AIM OF THE EXERCISE: Copies of all lines that contain "none" are needed; take them from the data below.

═══ DATA EXTRACT

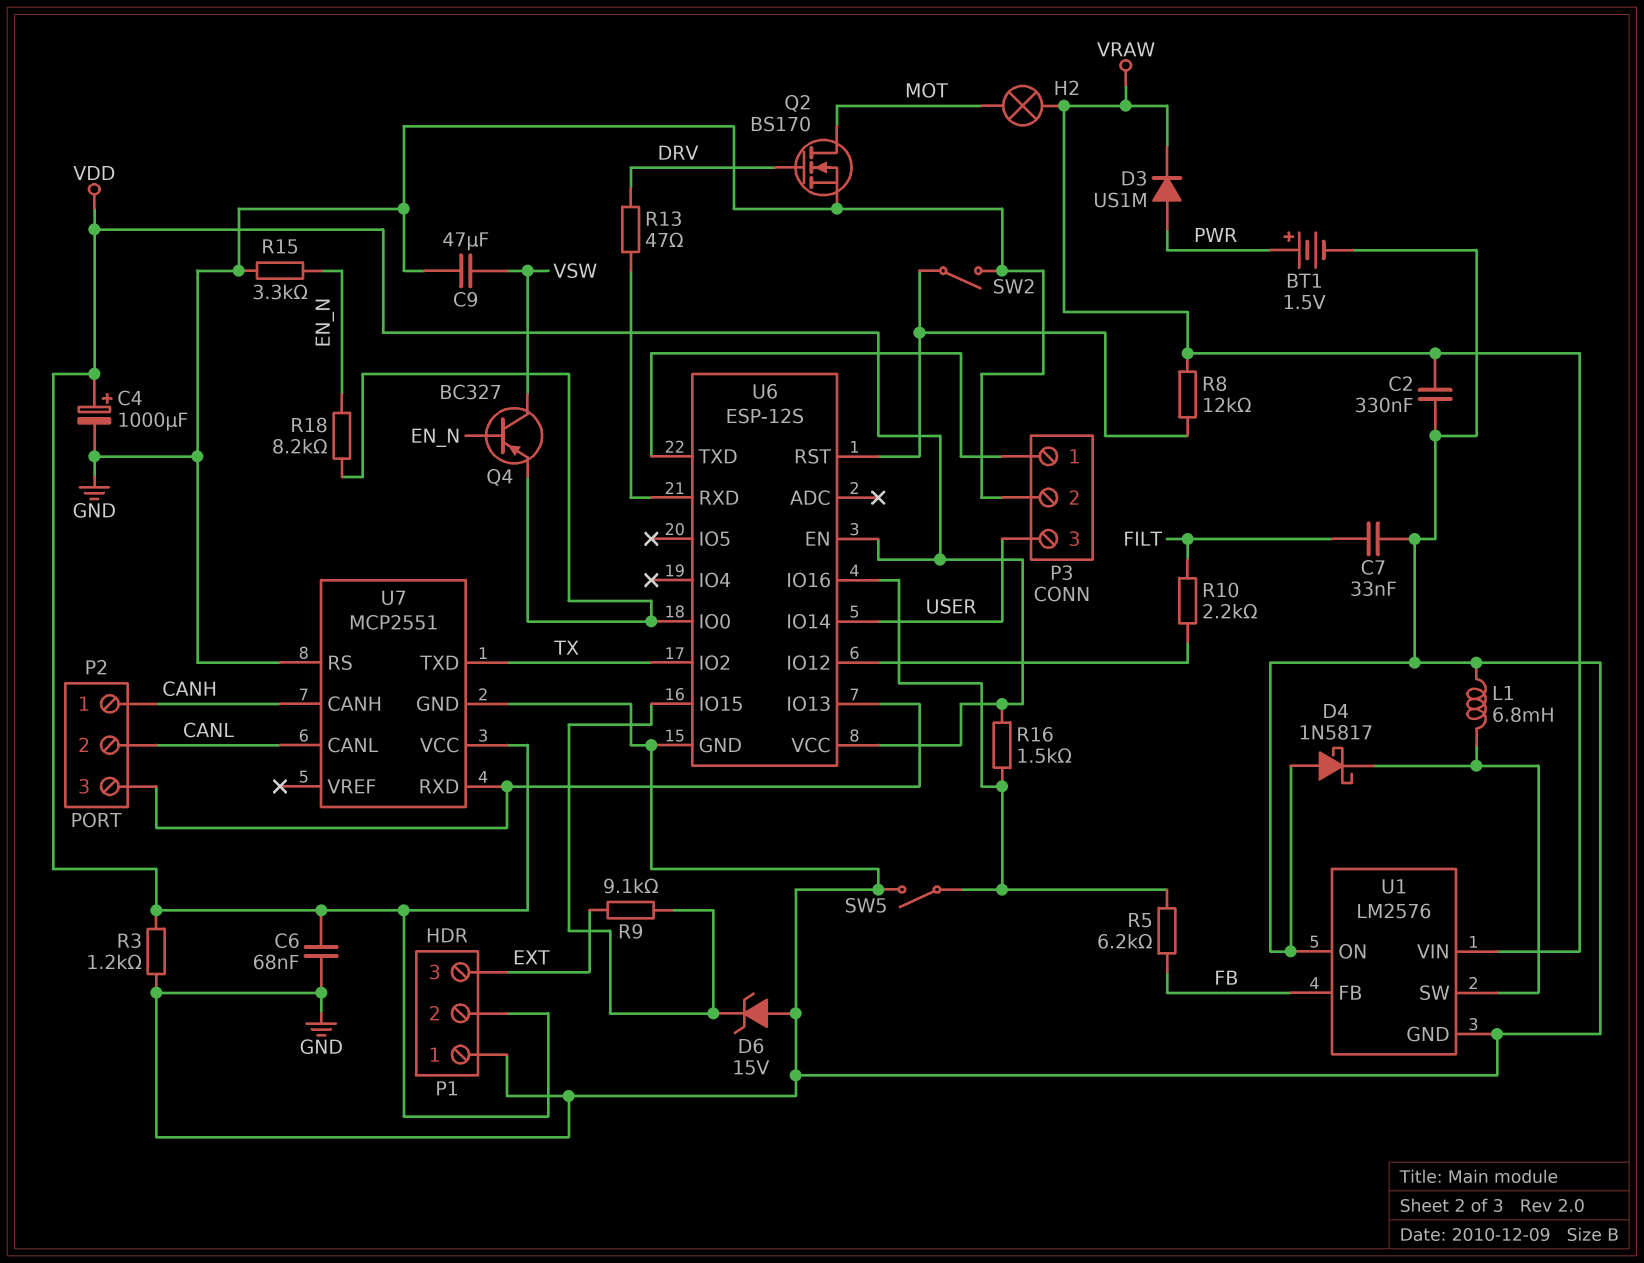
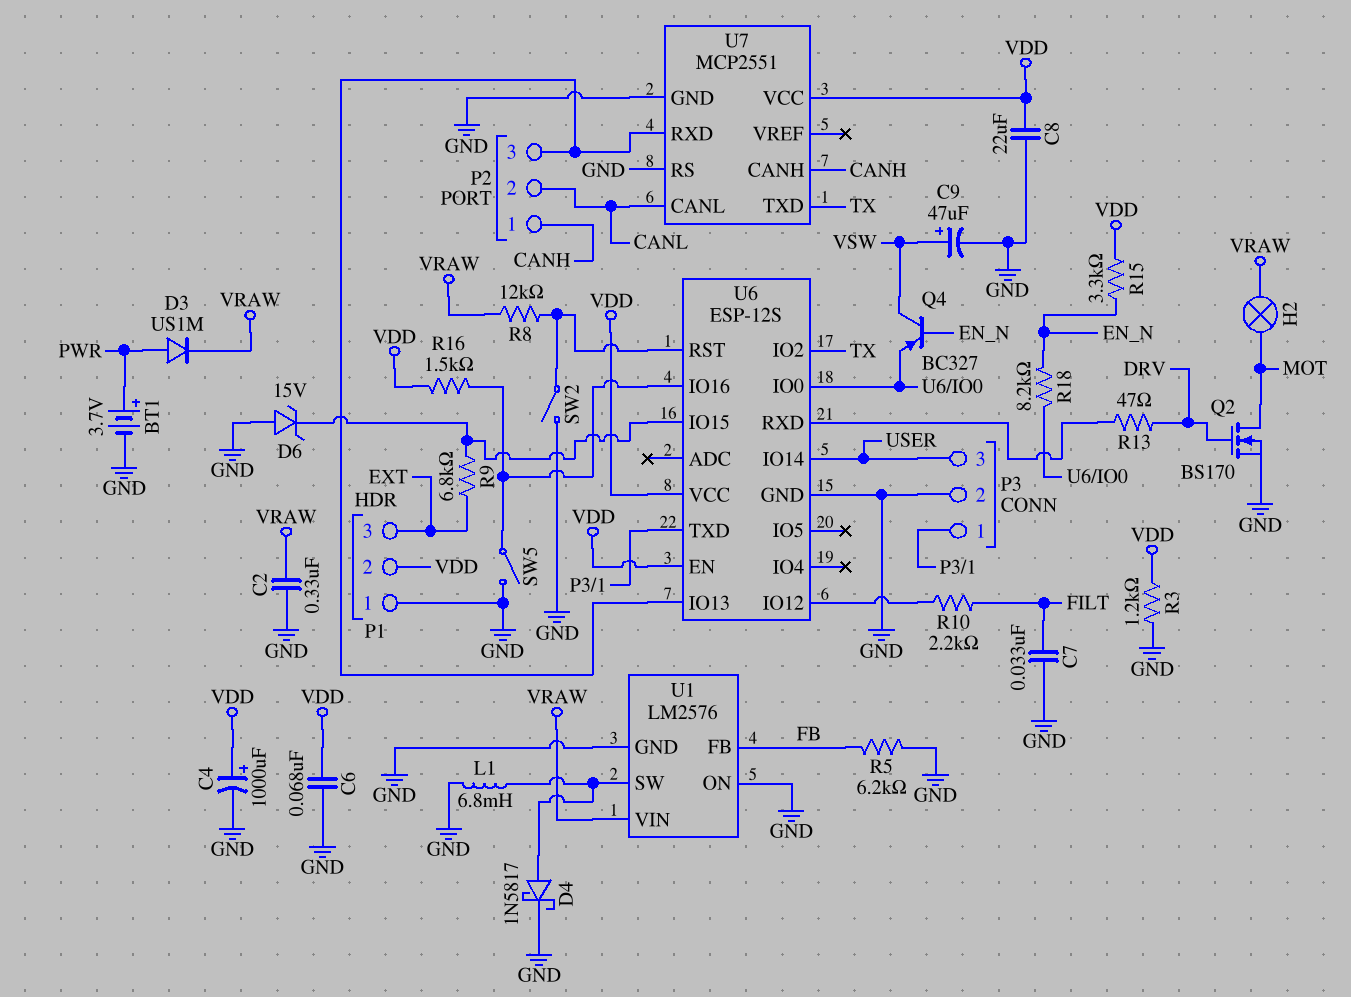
BT1: 1.5V (plus PWR, minus GND) -> 3.7V (plus PWR, minus GND)
C8: none -> 22uF (GND, VDD)
C9: 47uF (GND, VSW) -> 47uF (plus VSW, minus GND)
D4: schottky 1N5817 (A GND, K U1/SW) -> schottky 1N5817 (A U1/SW, K GND)
R5: 6.2k (FB, U6/IO16) -> 6.2k (FB, GND)
R9: 9.1k (EXT, U6/IO15) -> 6.8k (EXT, U6/IO15)
R15: 3.3k (EN_N, GND) -> 3.3k (EN_N, VDD)

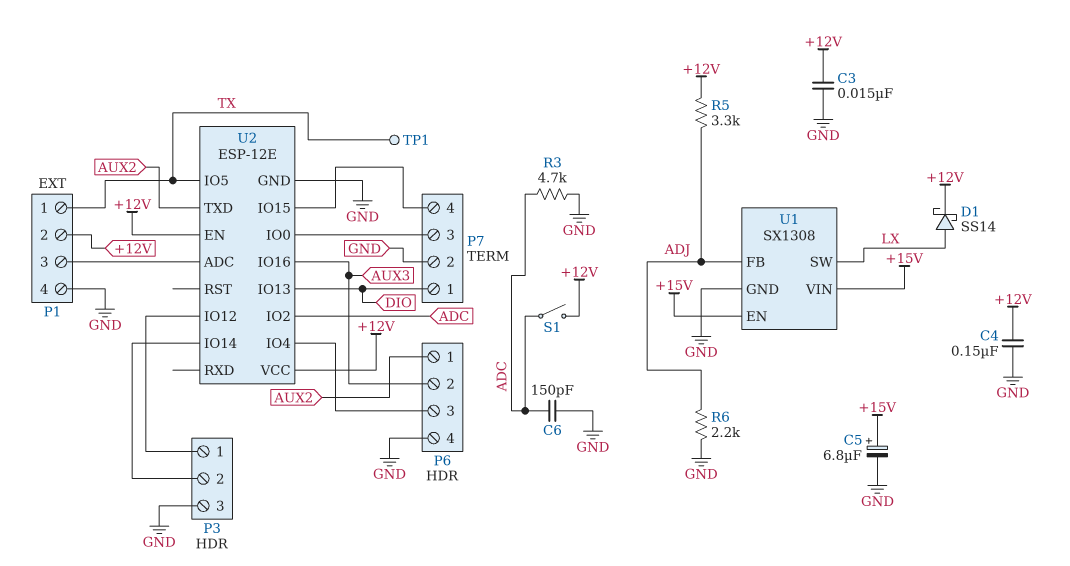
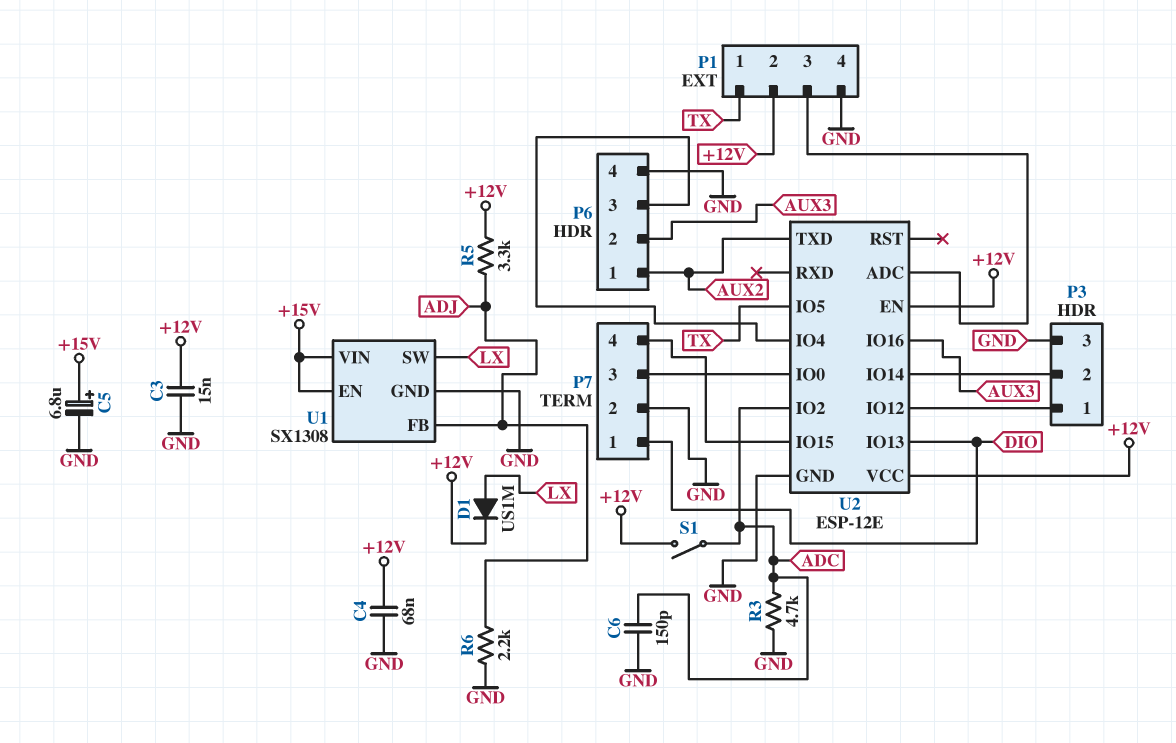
C4: 150nF (+12V, GND) -> 68nF (+12V, GND)
D1: schottky SS14 (A LX, K +12V) -> diode US1M (A LX, K +12V)
TP1: test point (TX) -> none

══════

ANSWER SECTION:
C8: none -> 22uF (GND, VDD)
TP1: test point (TX) -> none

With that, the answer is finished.